Exercise description - Copy out the material below line for line, without changing a character, and leave out the pictures.

** BEGIN **

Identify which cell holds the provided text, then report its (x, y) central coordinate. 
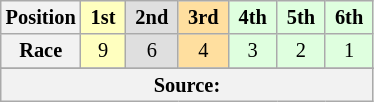
4 (203, 51)
3 (253, 51)
Position (41, 17)
1 (349, 51)
Race (41, 51)
6 (152, 51)
1st (104, 17)
2nd (152, 17)
6th (349, 17)
5th (301, 17)
9 (104, 51)
2 (301, 51)
4th (253, 17)
3rd (203, 17)
Source: (187, 85)
Return the (X, Y) coordinate for the center point of the cell that contains the specified text.  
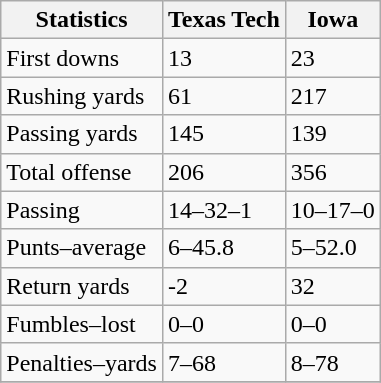
8–78 (332, 362)
Passing (82, 210)
Rushing yards (82, 96)
6–45.8 (224, 248)
10–17–0 (332, 210)
7–68 (224, 362)
-2 (224, 286)
Punts–average (82, 248)
Penalties–yards (82, 362)
356 (332, 172)
Texas Tech (224, 20)
Return yards (82, 286)
13 (224, 58)
Statistics (82, 20)
Iowa (332, 20)
145 (224, 134)
14–32–1 (224, 210)
5–52.0 (332, 248)
First downs (82, 58)
Fumbles–lost (82, 324)
Passing yards (82, 134)
Total offense (82, 172)
217 (332, 96)
139 (332, 134)
32 (332, 286)
61 (224, 96)
23 (332, 58)
206 (224, 172)
Locate the cell with the specified text and output its [X, Y] center coordinate. 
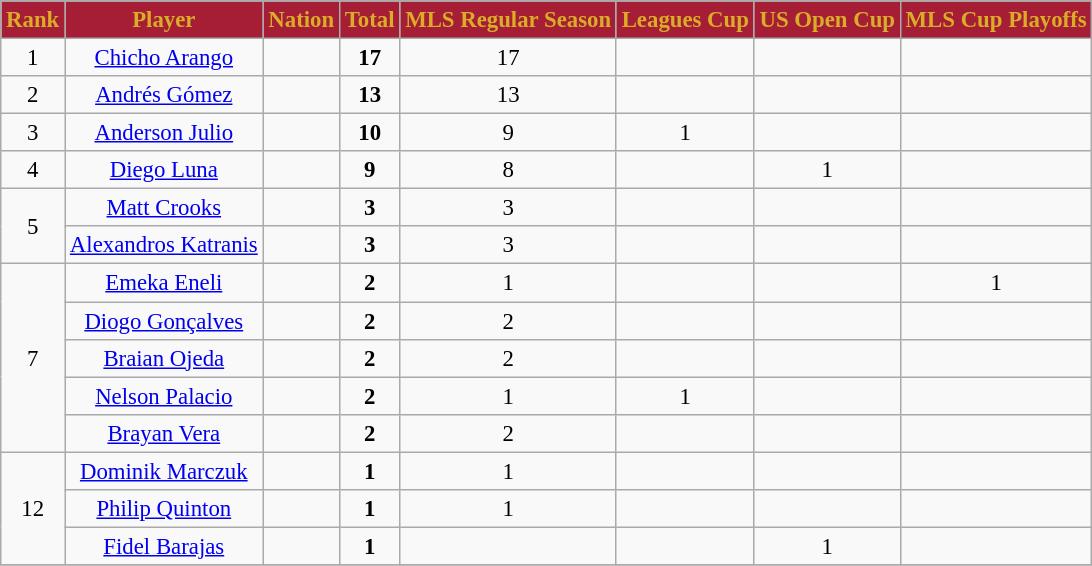
5 [33, 226]
Dominik Marczuk [164, 471]
US Open Cup [827, 20]
Braian Ojeda [164, 358]
Andrés Gómez [164, 95]
Fidel Barajas [164, 546]
Nelson Palacio [164, 396]
Leagues Cup [685, 20]
Diogo Gonçalves [164, 321]
Matt Crooks [164, 208]
Nation [301, 20]
MLS Cup Playoffs [996, 20]
4 [33, 170]
8 [508, 170]
Philip Quinton [164, 509]
Emeka Eneli [164, 283]
Player [164, 20]
Brayan Vera [164, 433]
Chicho Arango [164, 58]
10 [369, 133]
Total [369, 20]
Diego Luna [164, 170]
7 [33, 358]
Alexandros Katranis [164, 245]
Rank [33, 20]
MLS Regular Season [508, 20]
12 [33, 508]
Anderson Julio [164, 133]
From the cell containing the given text, extract its center point as [x, y] coordinate. 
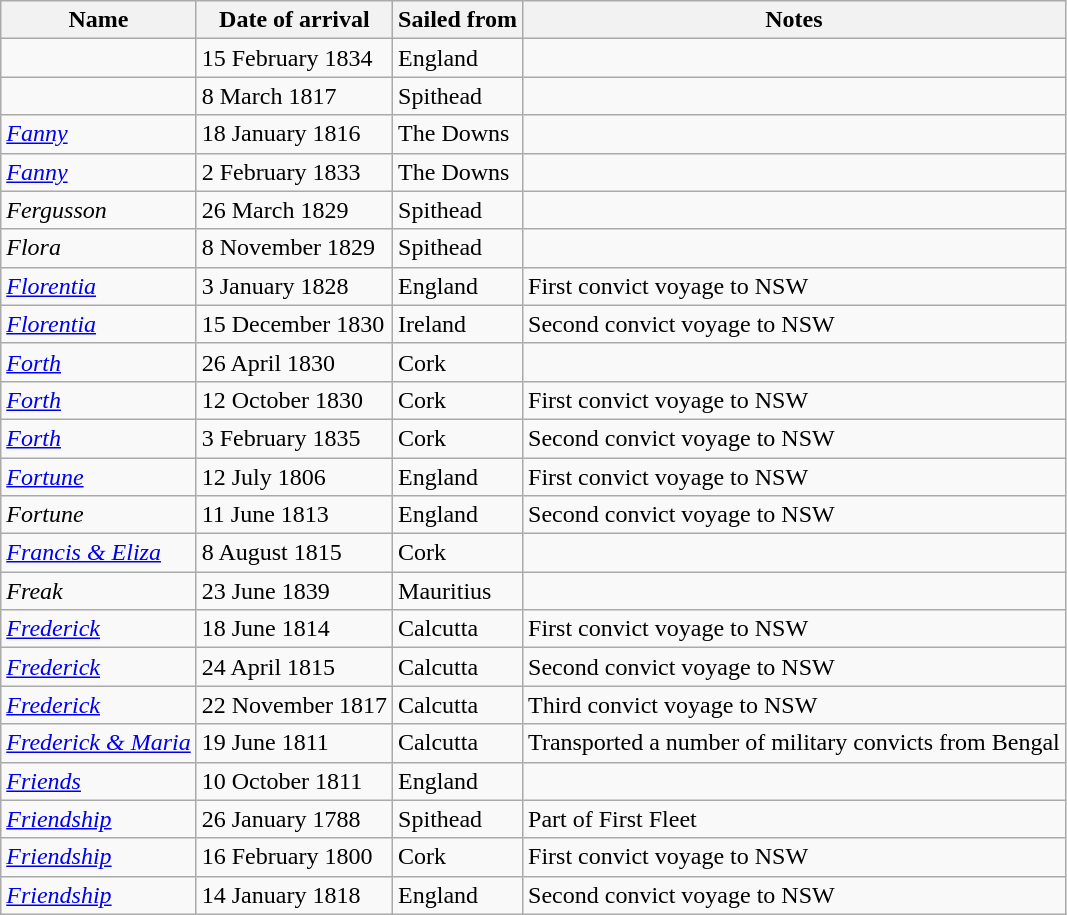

** END **

Reply -
Identify which cell holds the provided text, then report its (x, y) central coordinate. 
4 (203, 51)
3 (253, 51)
Position (41, 17)
1 (349, 51)
Race (41, 51)
6 (152, 51)
1st (104, 17)
2nd (152, 17)
6th (349, 17)
5th (301, 17)
9 (104, 51)
2 (301, 51)
4th (253, 17)
3rd (203, 17)
Source: (187, 85)
Return the (X, Y) coordinate for the center point of the cell that contains the specified text.  
8–78 (332, 362)
Passing (82, 210)
Rushing yards (82, 96)
6–45.8 (224, 248)
10–17–0 (332, 210)
7–68 (224, 362)
-2 (224, 286)
Punts–average (82, 248)
Penalties–yards (82, 362)
356 (332, 172)
Texas Tech (224, 20)
Return yards (82, 286)
13 (224, 58)
Statistics (82, 20)
Iowa (332, 20)
145 (224, 134)
14–32–1 (224, 210)
5–52.0 (332, 248)
First downs (82, 58)
Fumbles–lost (82, 324)
Passing yards (82, 134)
Total offense (82, 172)
217 (332, 96)
139 (332, 134)
32 (332, 286)
61 (224, 96)
23 (332, 58)
206 (224, 172)
Locate the cell with the specified text and output its [X, Y] center coordinate. 
5 [33, 226]
Dominik Marczuk [164, 471]
US Open Cup [827, 20]
Braian Ojeda [164, 358]
Andrés Gómez [164, 95]
Fidel Barajas [164, 546]
Nelson Palacio [164, 396]
Leagues Cup [685, 20]
Diogo Gonçalves [164, 321]
Matt Crooks [164, 208]
Nation [301, 20]
MLS Cup Playoffs [996, 20]
4 [33, 170]
8 [508, 170]
Philip Quinton [164, 509]
Emeka Eneli [164, 283]
Player [164, 20]
Brayan Vera [164, 433]
Chicho Arango [164, 58]
10 [369, 133]
Total [369, 20]
Diego Luna [164, 170]
7 [33, 358]
Alexandros Katranis [164, 245]
Rank [33, 20]
MLS Regular Season [508, 20]
12 [33, 508]
Anderson Julio [164, 133]
From the cell containing the given text, extract its center point as [x, y] coordinate. 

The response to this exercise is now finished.